Items listed in a dataset —
******************************
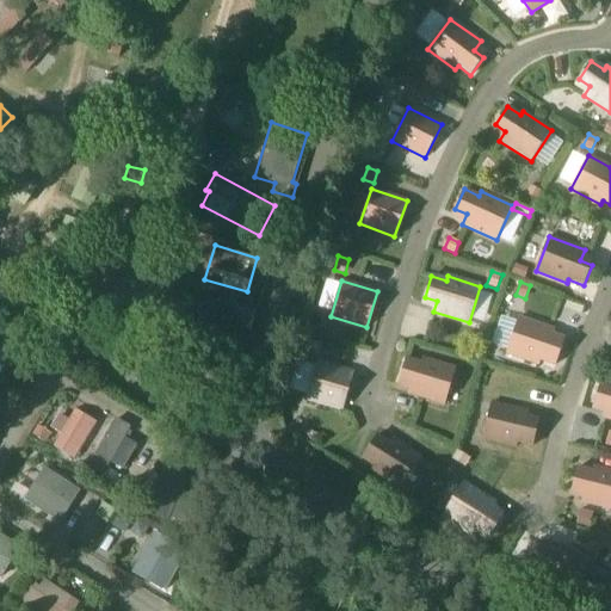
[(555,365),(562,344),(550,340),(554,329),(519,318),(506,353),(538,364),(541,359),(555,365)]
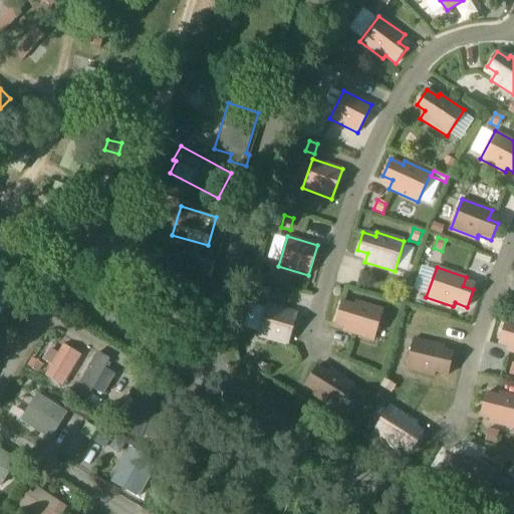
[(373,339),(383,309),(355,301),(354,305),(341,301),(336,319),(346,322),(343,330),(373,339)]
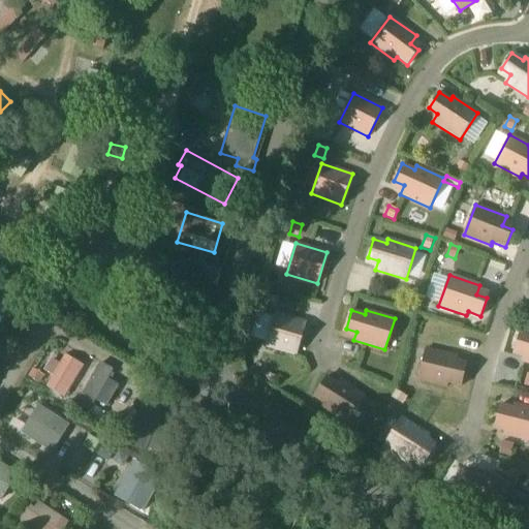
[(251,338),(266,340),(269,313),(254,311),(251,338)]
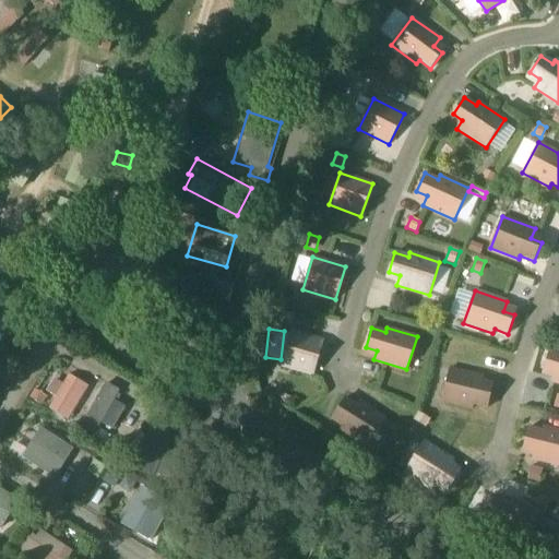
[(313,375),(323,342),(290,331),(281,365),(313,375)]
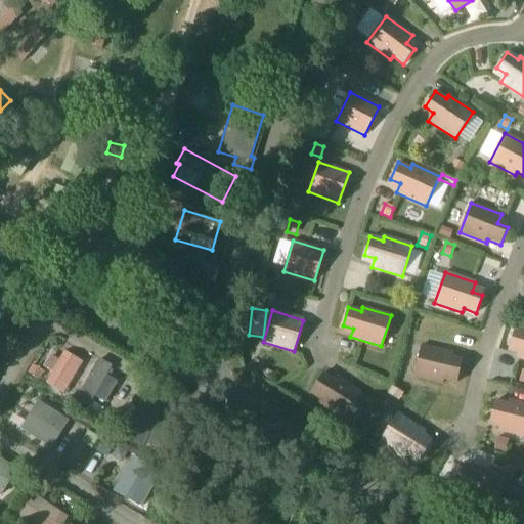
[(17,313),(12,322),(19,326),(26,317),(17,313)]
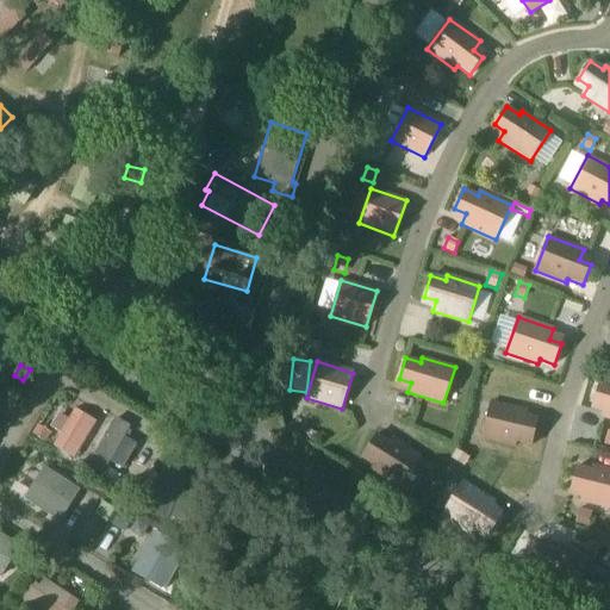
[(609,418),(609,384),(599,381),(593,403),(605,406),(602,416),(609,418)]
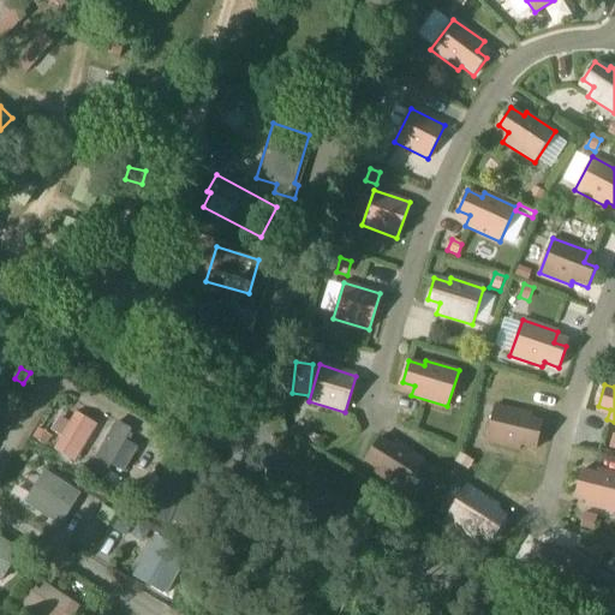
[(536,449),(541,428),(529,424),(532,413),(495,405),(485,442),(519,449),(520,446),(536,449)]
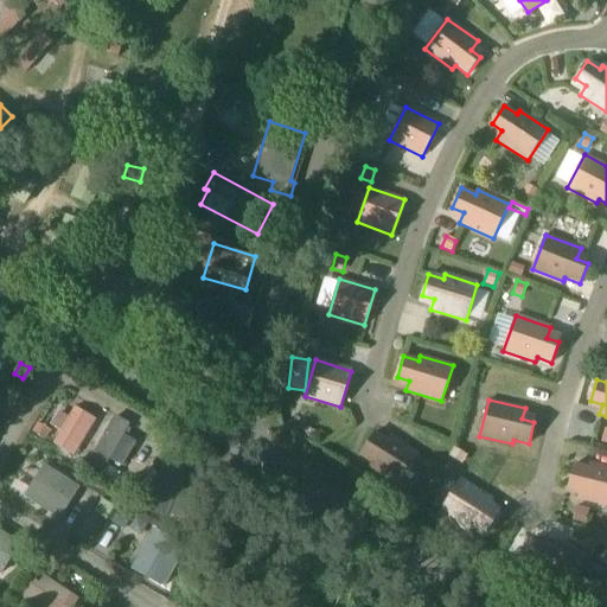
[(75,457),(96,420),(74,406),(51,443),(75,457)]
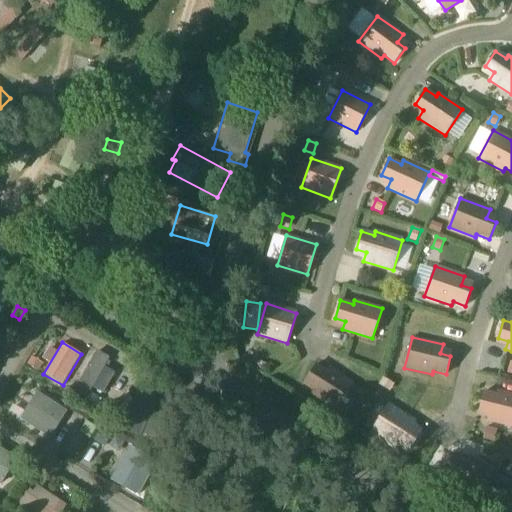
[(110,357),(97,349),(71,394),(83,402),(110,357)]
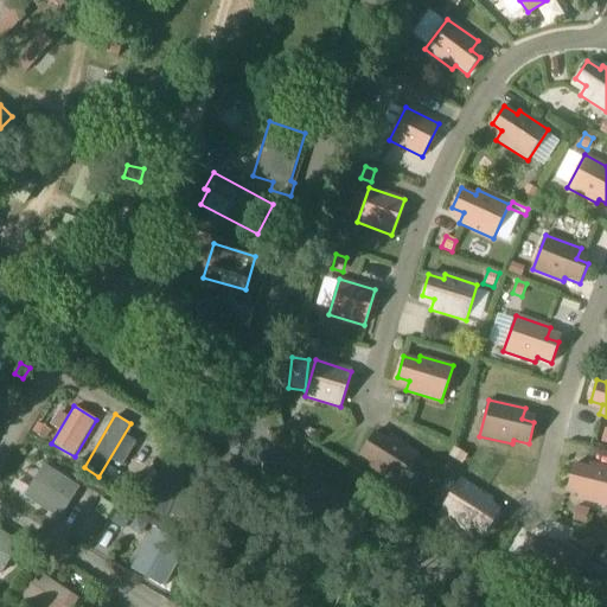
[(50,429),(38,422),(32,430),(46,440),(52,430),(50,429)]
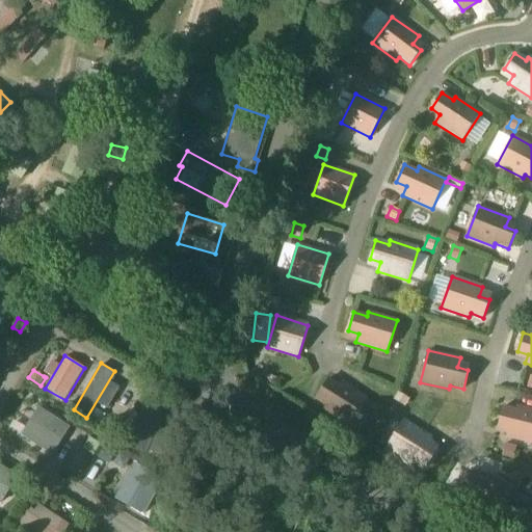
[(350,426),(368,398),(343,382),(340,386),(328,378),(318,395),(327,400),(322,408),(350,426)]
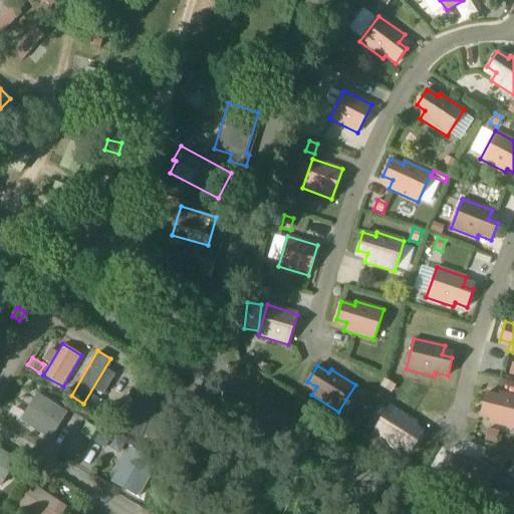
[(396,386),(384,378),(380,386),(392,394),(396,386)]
******************************
Please write out exactly the lines from the one containing "[(110,357),(97,349),(71,394),(83,402),(110,357)]" through the last line of the records above, and leave out any pictures.

Output for this task —
[(110,357),(97,349),(71,394),(83,402),(110,357)]
[(50,429),(38,422),(32,430),(46,440),(52,430),(50,429)]
[(350,426),(368,398),(343,382),(340,386),(328,378),(318,395),(327,400),(322,408),(350,426)]
[(396,386),(384,378),(380,386),(392,394),(396,386)]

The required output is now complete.